>>>>>
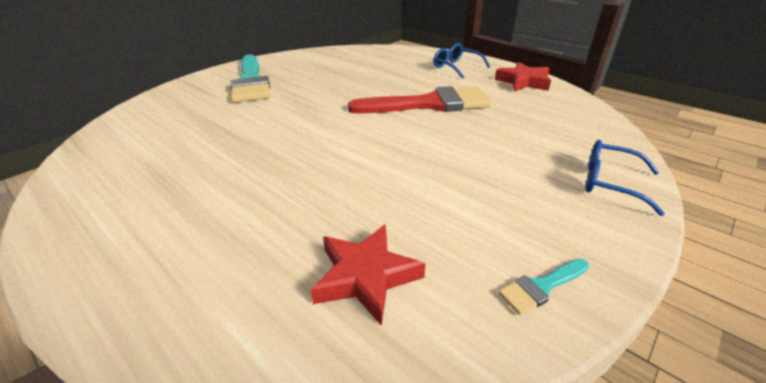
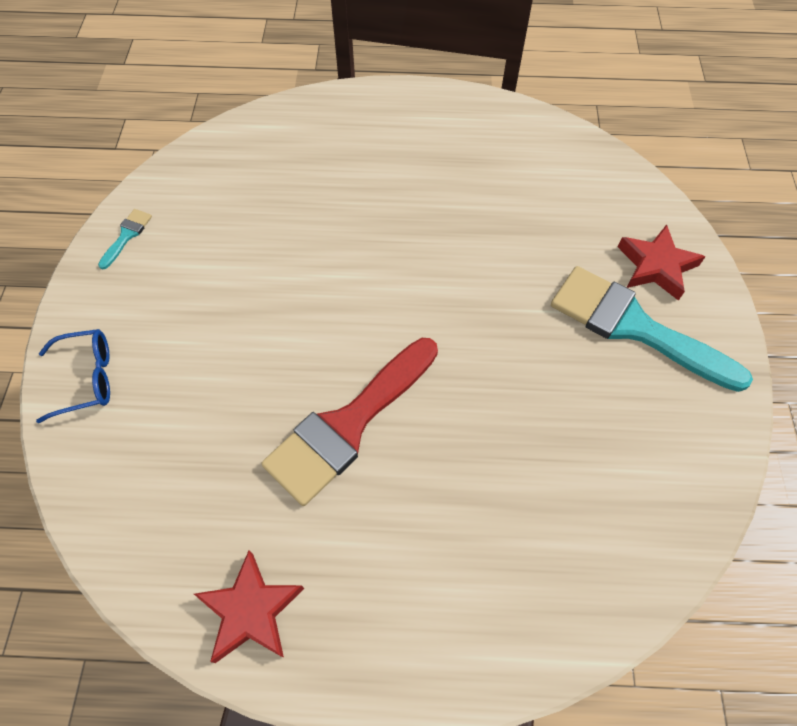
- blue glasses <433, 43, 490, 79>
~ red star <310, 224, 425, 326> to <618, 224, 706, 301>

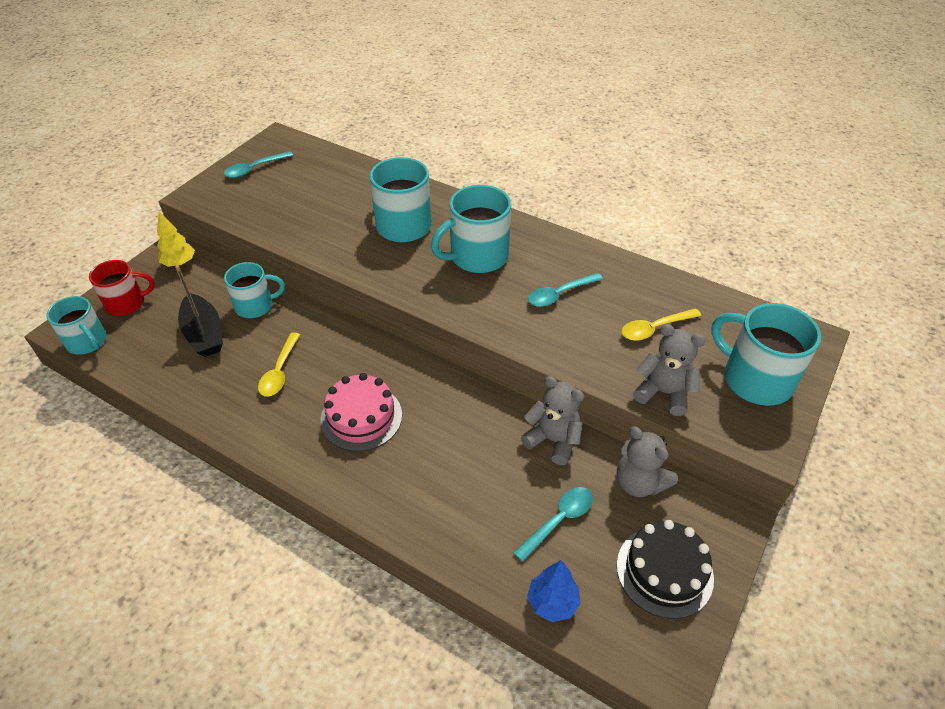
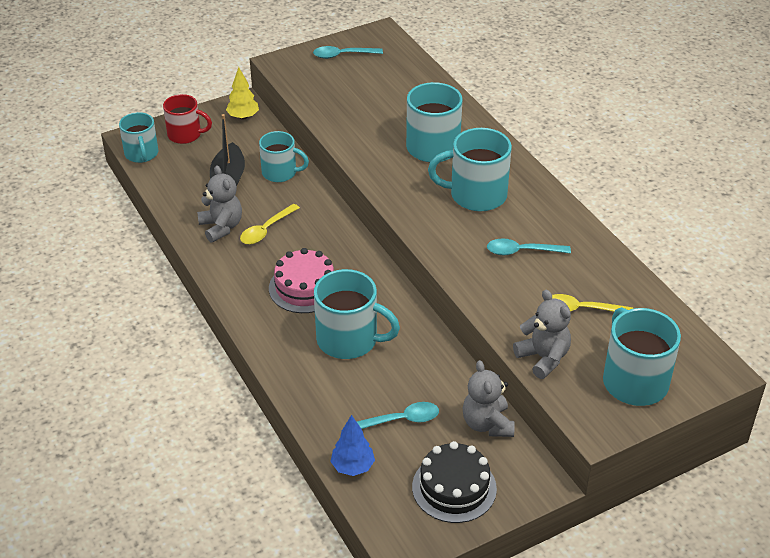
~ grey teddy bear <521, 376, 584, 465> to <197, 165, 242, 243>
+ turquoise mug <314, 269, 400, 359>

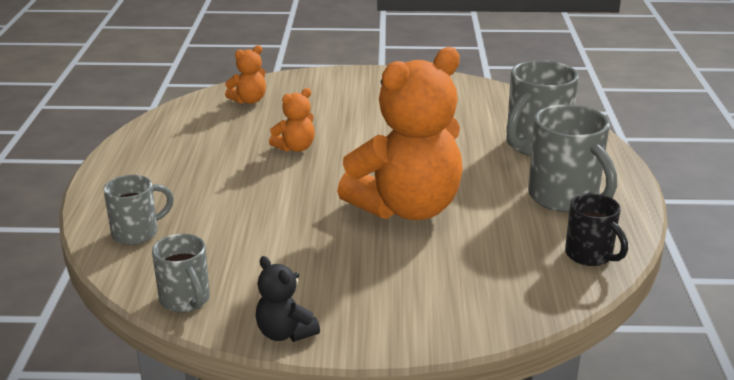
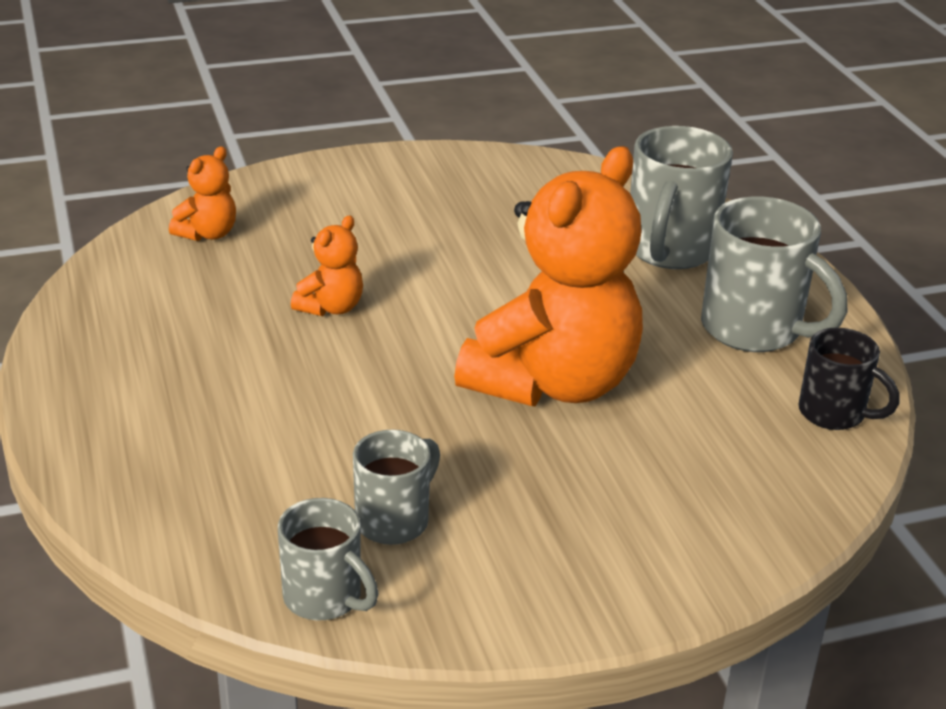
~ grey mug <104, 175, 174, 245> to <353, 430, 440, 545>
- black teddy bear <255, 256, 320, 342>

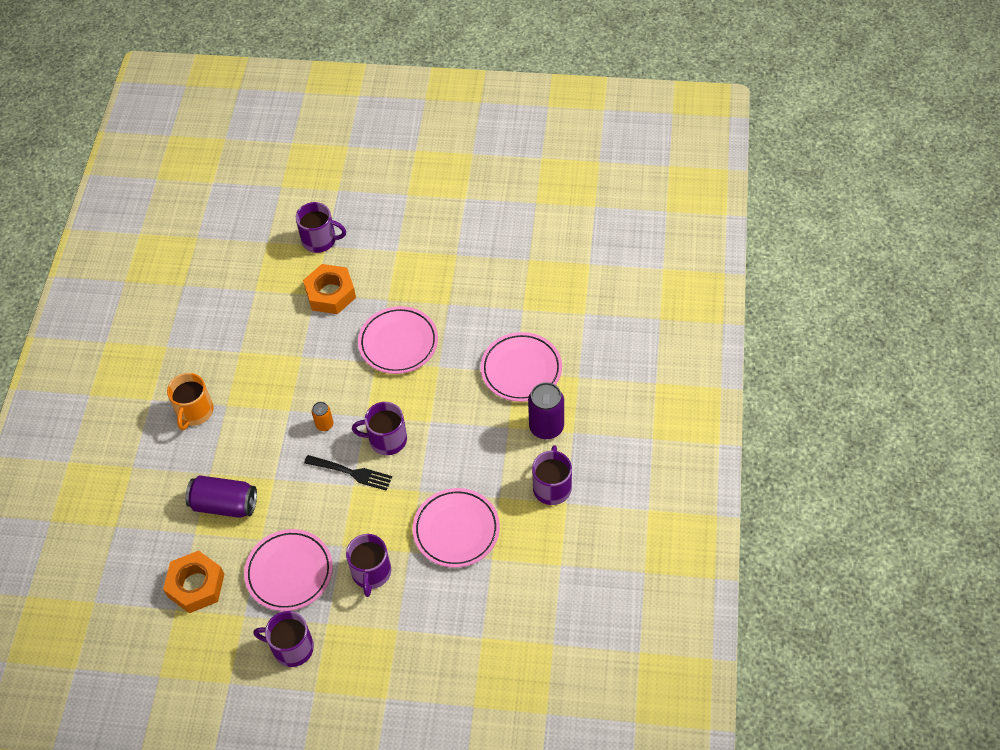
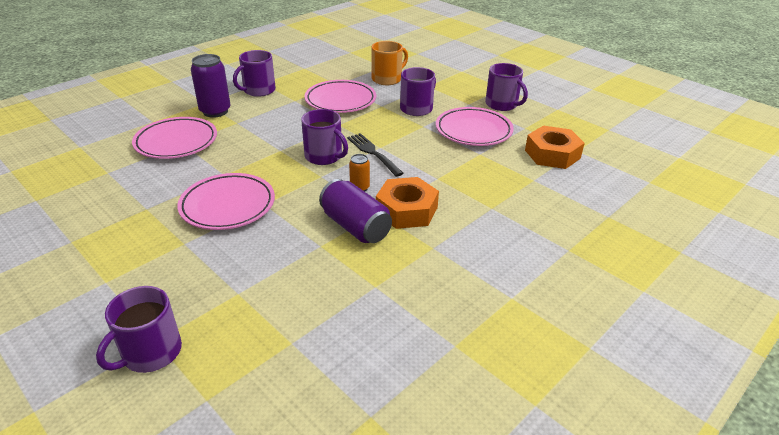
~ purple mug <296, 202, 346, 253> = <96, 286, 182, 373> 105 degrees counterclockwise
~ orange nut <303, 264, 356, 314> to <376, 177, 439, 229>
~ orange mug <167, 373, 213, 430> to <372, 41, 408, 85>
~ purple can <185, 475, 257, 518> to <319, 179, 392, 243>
<<<<<
◆ WORK TASK ◆
Write out, without alteration, the line that contains "41, 408, 85>" and all subsequent lines down to the end of the data above.

◆ SOLUTION ◆
~ orange mug <167, 373, 213, 430> to <372, 41, 408, 85>
~ purple can <185, 475, 257, 518> to <319, 179, 392, 243>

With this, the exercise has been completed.